— Problem description —
Which lines in the data below contain the word "crimson"? Copy each of them.

— Dataset excerpts —
###

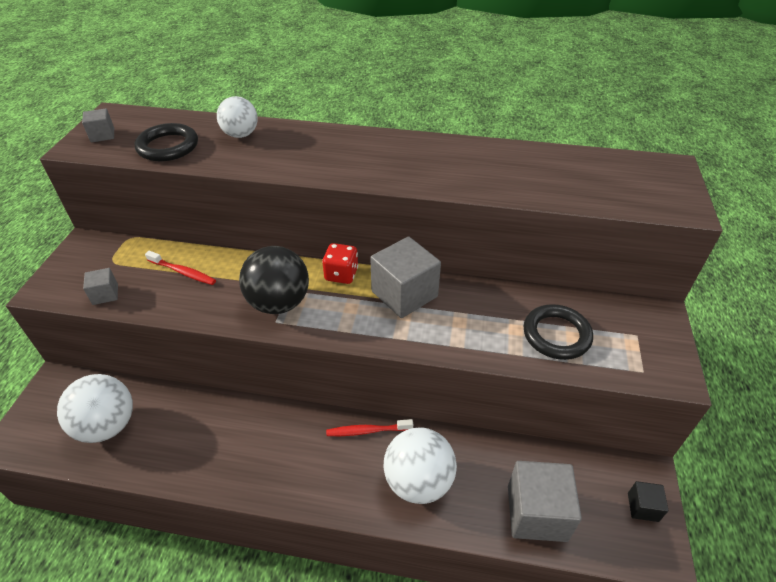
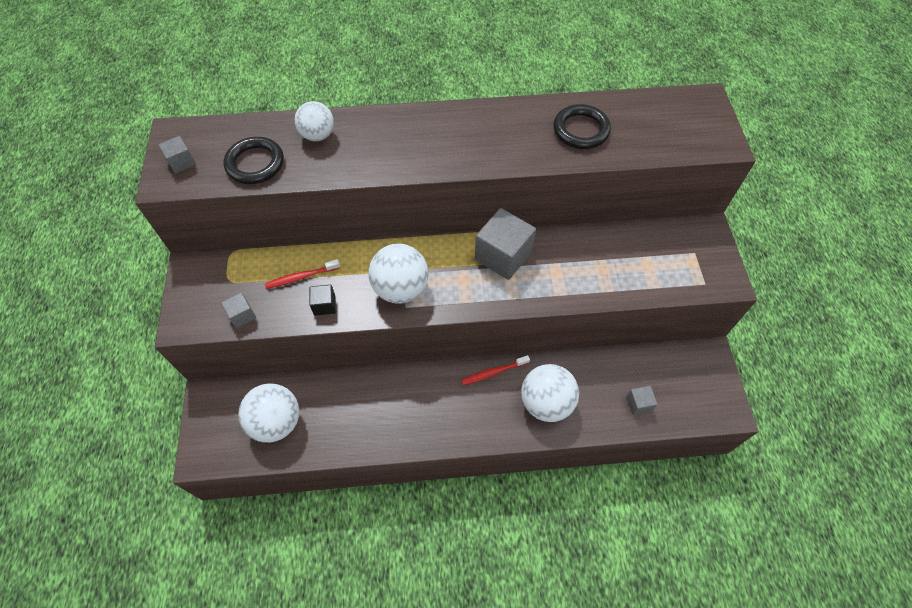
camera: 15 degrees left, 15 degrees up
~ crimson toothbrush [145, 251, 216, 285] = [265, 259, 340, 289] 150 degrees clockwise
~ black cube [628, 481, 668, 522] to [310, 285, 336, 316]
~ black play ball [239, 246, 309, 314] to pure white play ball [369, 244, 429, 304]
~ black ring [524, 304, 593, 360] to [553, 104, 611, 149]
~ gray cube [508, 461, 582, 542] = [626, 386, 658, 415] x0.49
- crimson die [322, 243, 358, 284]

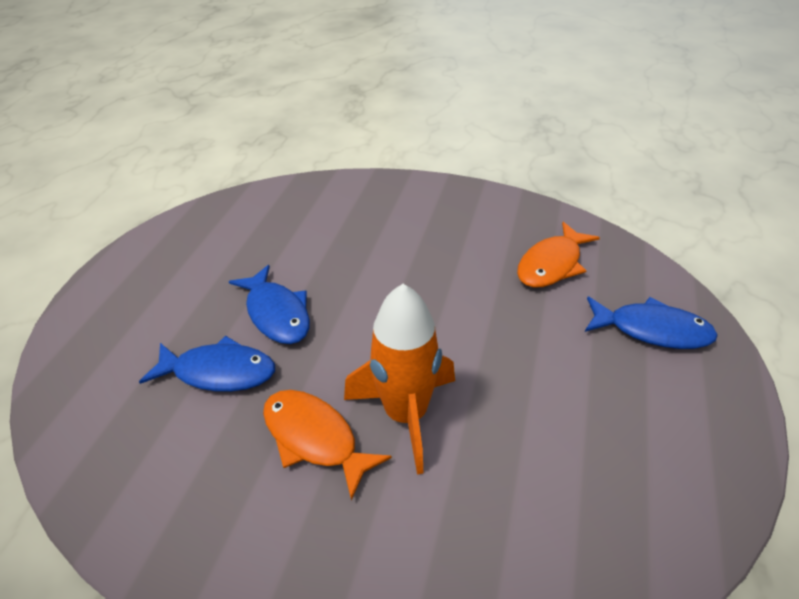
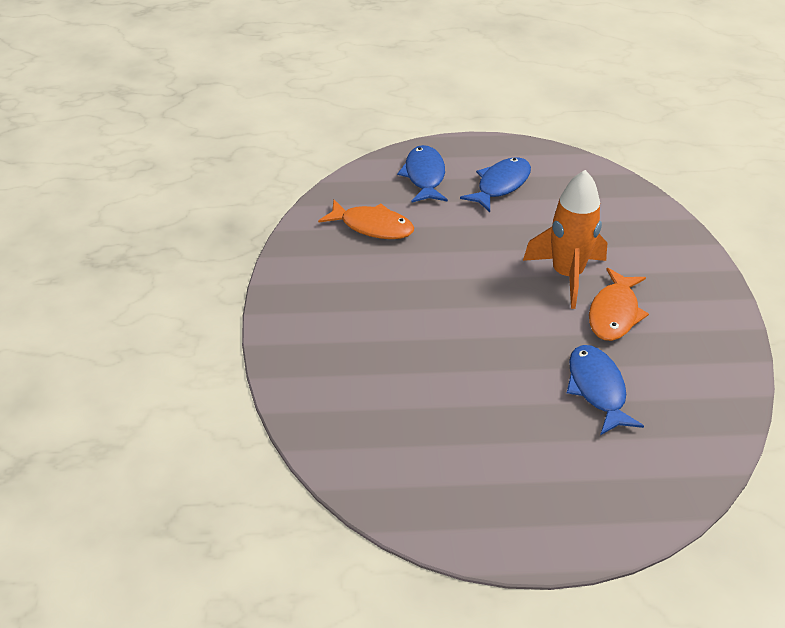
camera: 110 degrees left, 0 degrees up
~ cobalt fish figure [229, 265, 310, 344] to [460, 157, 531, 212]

###

— Answer to this problem —
~ crimson toothbrush [145, 251, 216, 285] = [265, 259, 340, 289] 150 degrees clockwise
- crimson die [322, 243, 358, 284]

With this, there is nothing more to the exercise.